Source records
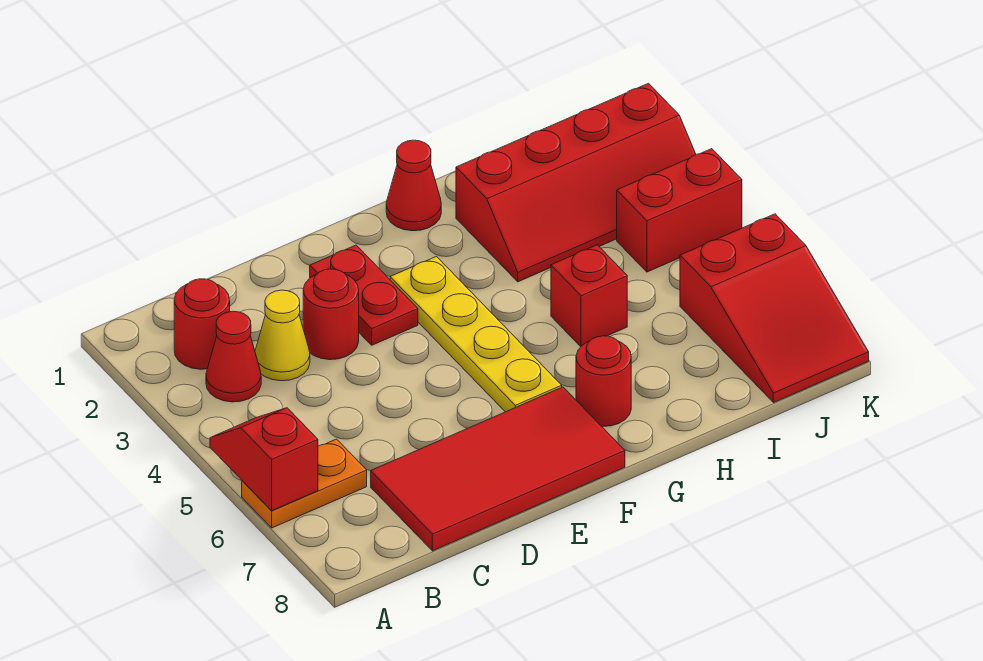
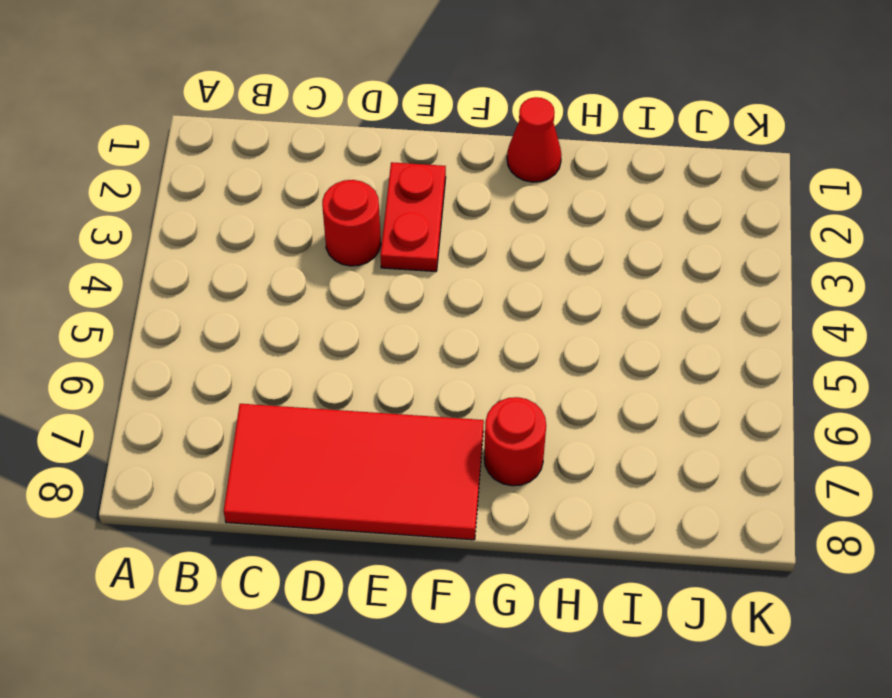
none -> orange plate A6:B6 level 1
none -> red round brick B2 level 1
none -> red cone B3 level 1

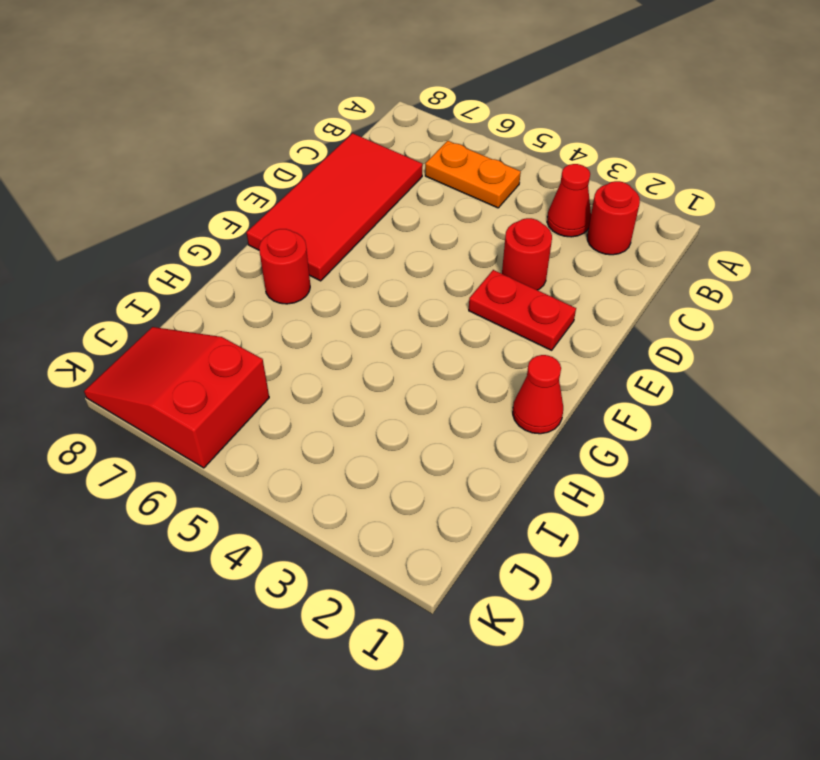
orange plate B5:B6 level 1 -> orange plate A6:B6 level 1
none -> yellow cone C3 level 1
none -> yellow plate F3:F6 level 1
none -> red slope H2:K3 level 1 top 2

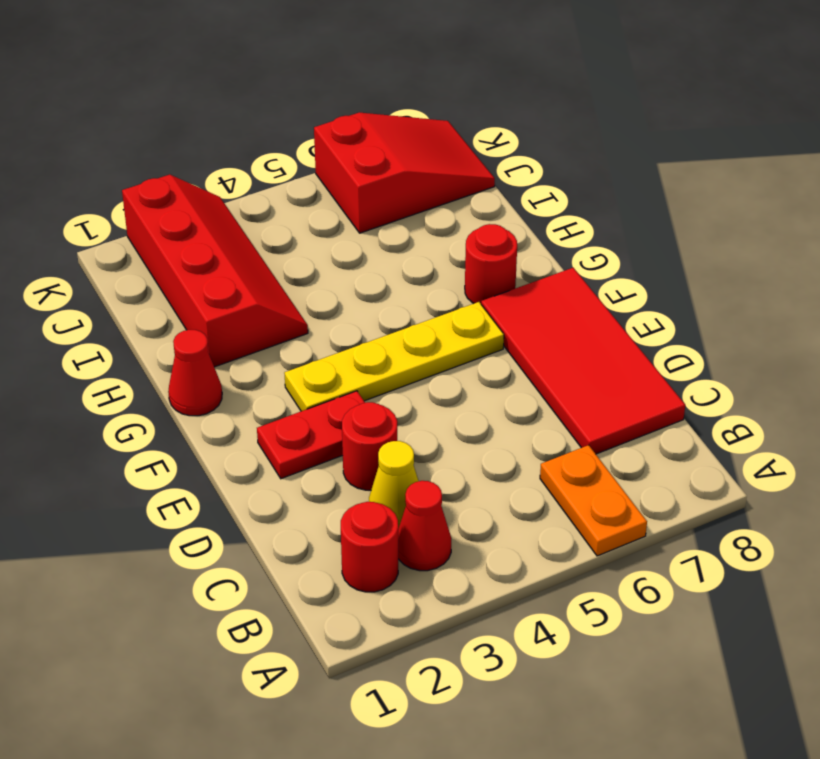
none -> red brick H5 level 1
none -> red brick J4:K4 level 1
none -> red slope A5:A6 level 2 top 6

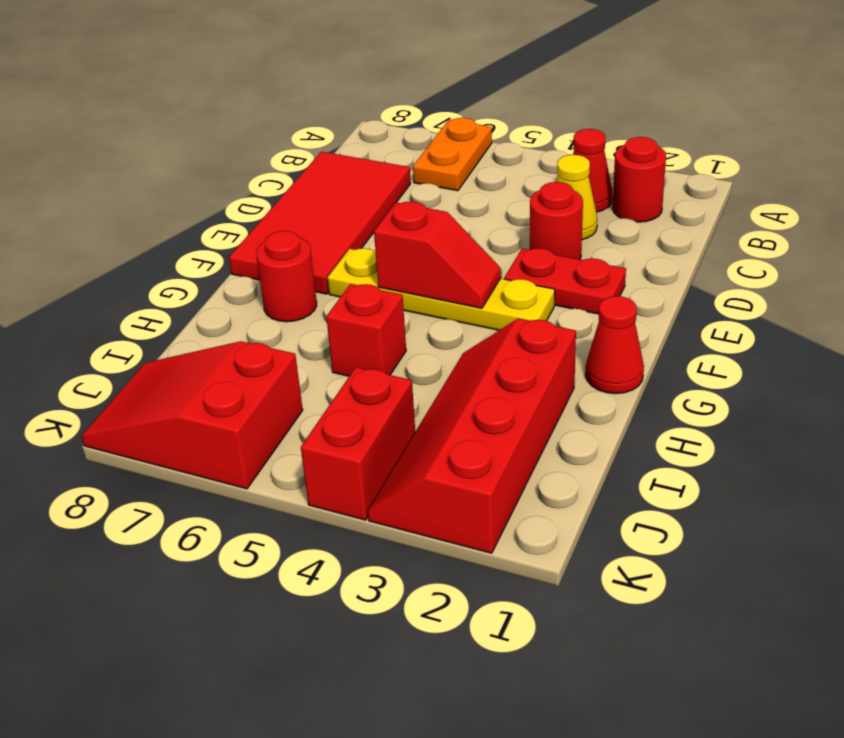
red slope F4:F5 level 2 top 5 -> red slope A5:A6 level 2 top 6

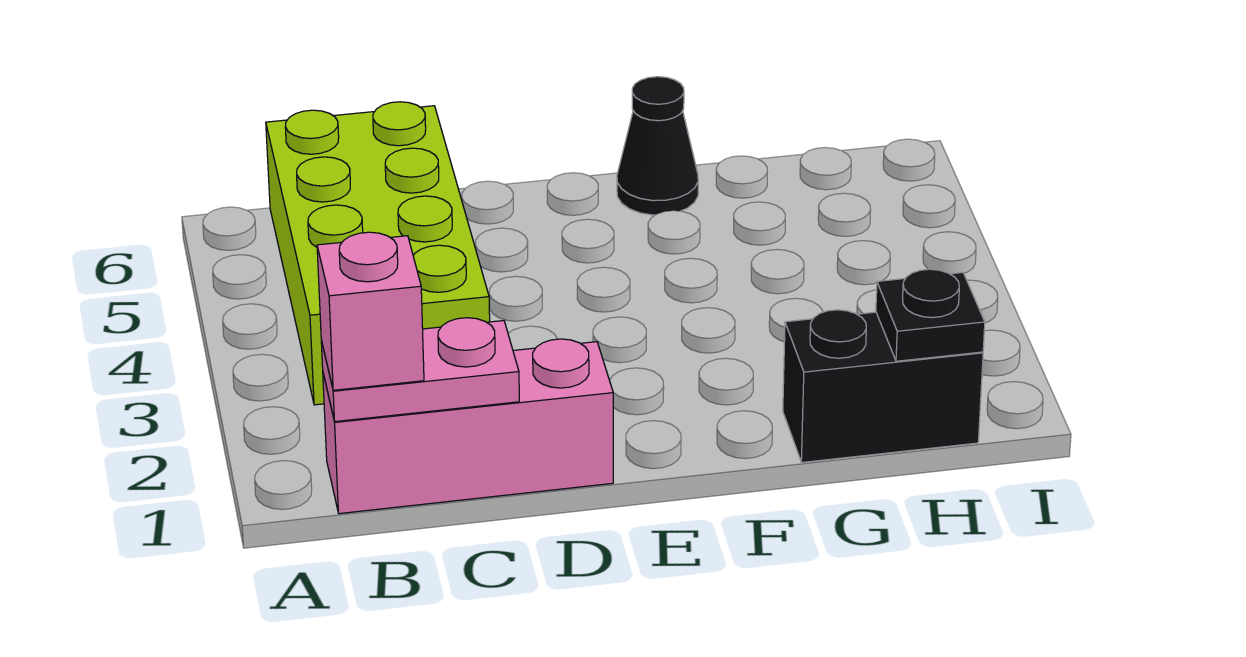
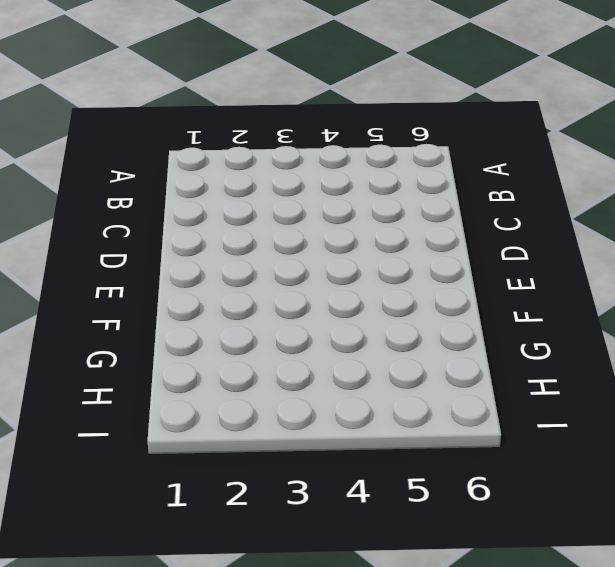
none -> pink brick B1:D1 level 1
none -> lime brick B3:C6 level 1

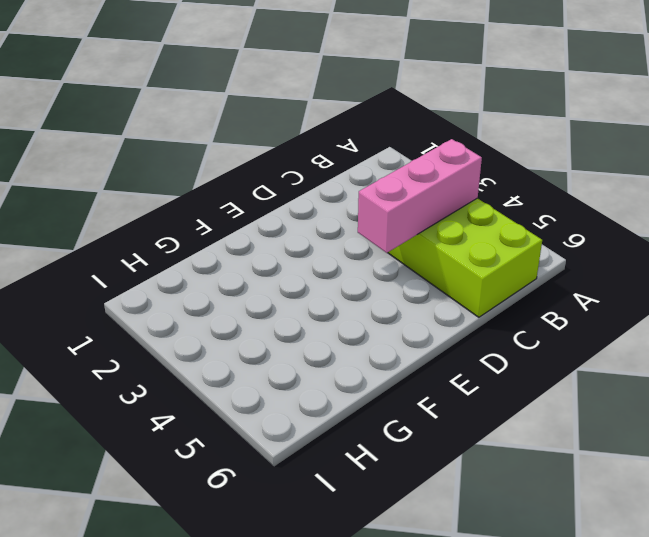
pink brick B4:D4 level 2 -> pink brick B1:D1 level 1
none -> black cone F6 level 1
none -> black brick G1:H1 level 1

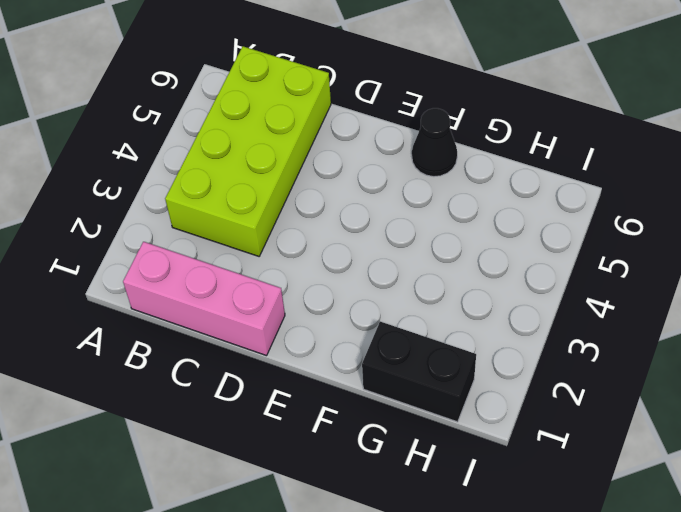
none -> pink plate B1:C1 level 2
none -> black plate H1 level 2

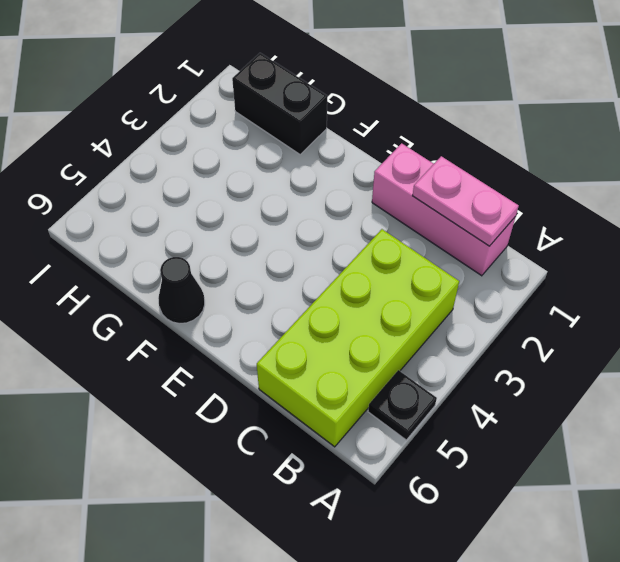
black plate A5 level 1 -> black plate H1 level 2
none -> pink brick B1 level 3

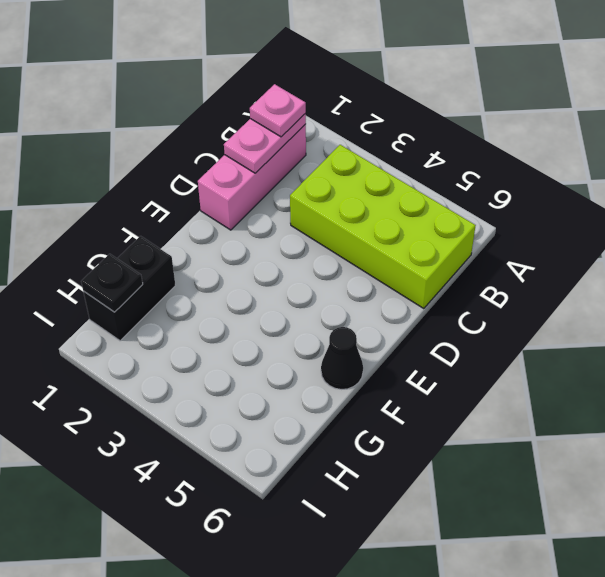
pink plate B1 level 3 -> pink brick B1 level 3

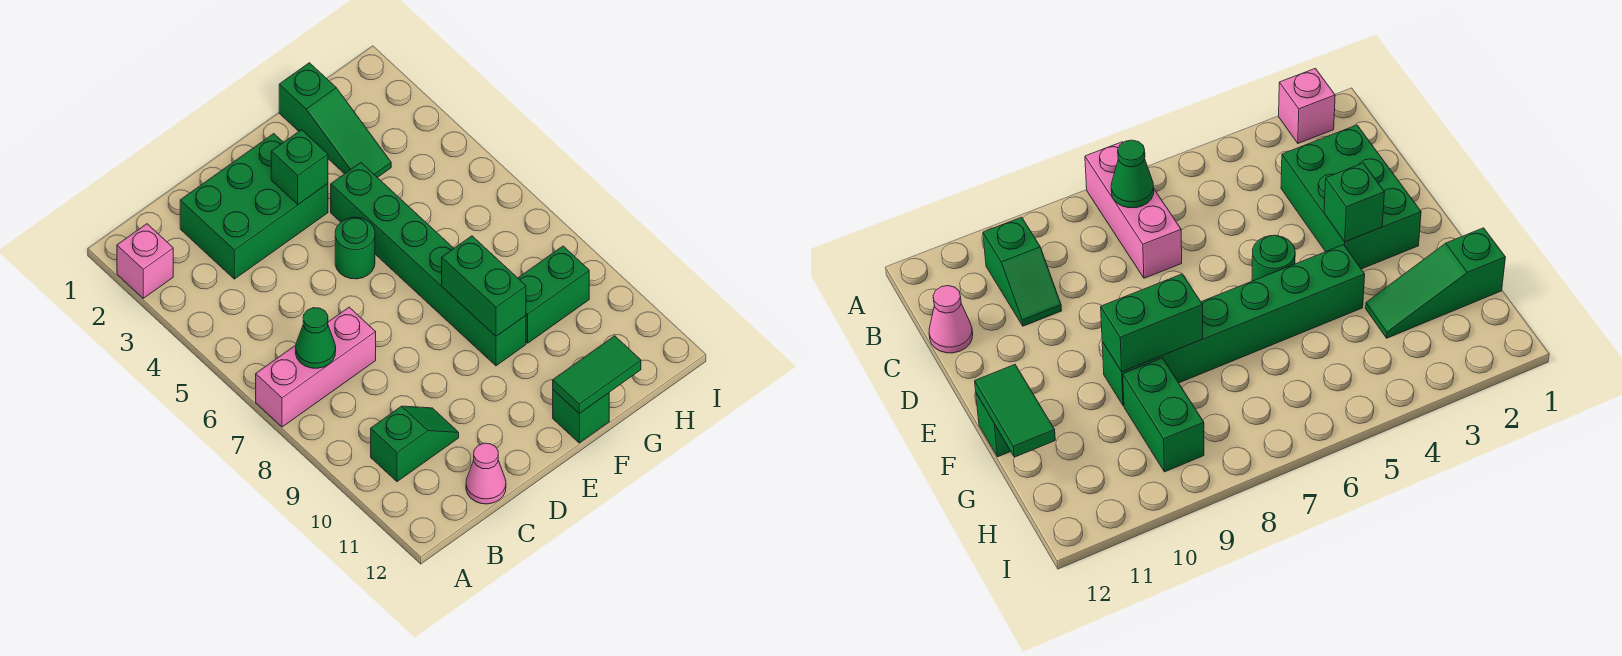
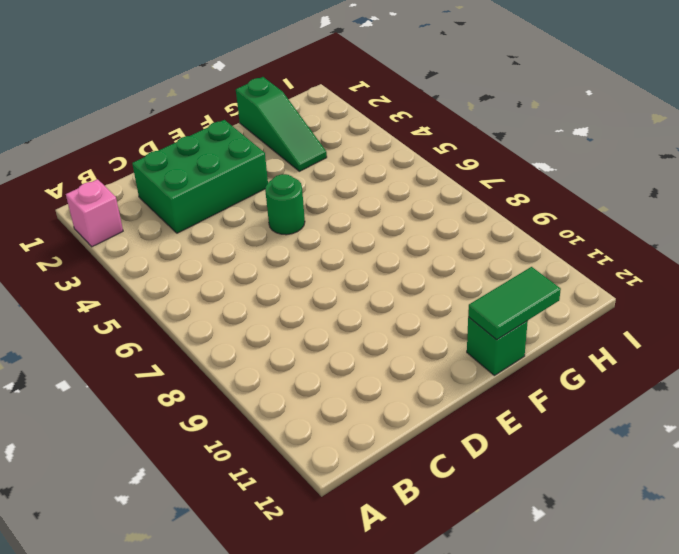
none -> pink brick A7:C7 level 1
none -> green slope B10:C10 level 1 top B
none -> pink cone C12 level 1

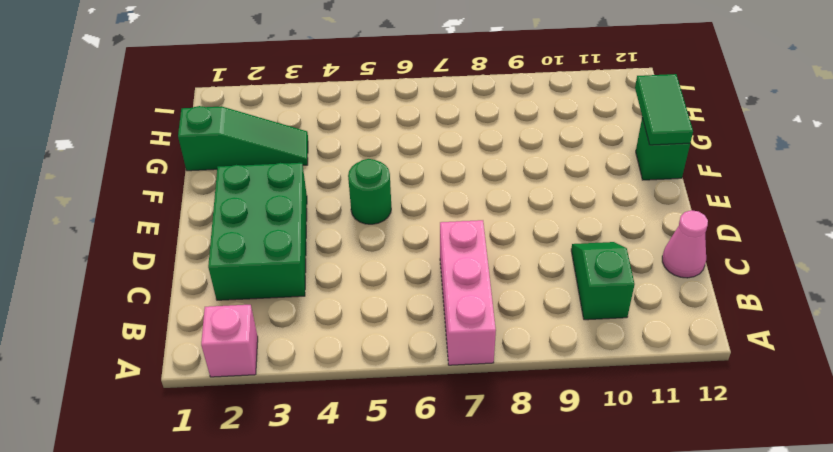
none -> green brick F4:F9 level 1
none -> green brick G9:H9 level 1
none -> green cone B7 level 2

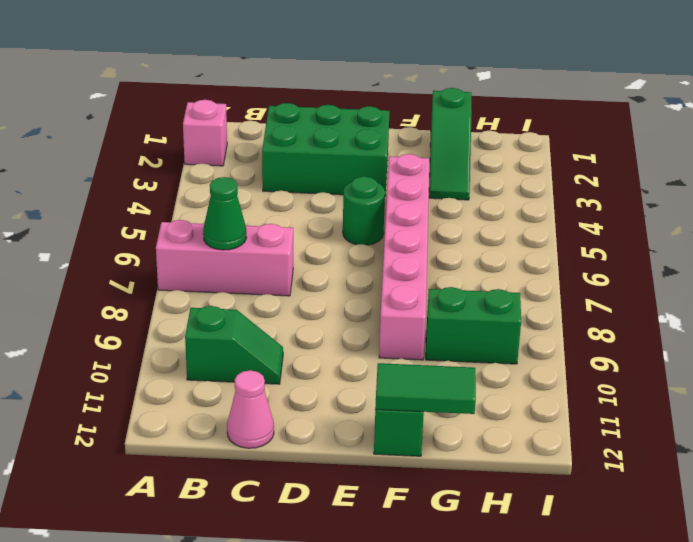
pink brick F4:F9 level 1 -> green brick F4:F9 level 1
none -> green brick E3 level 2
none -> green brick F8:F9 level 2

**DIRECTIONS FOR THIS TASK:** Please set down, exactly and with no pictures, the lines in the entries above starting at the one holding "none -> yellow cone C3 level 1" and ending at the one holding "red slope F4:F5", ends included.

**WRITTEN REPLY:**
none -> yellow cone C3 level 1
none -> yellow plate F3:F6 level 1
none -> red slope H2:K3 level 1 top 2

none -> red brick H5 level 1
none -> red brick J4:K4 level 1
none -> red slope A5:A6 level 2 top 6

red slope F4:F5 level 2 top 5 -> red slope A5:A6 level 2 top 6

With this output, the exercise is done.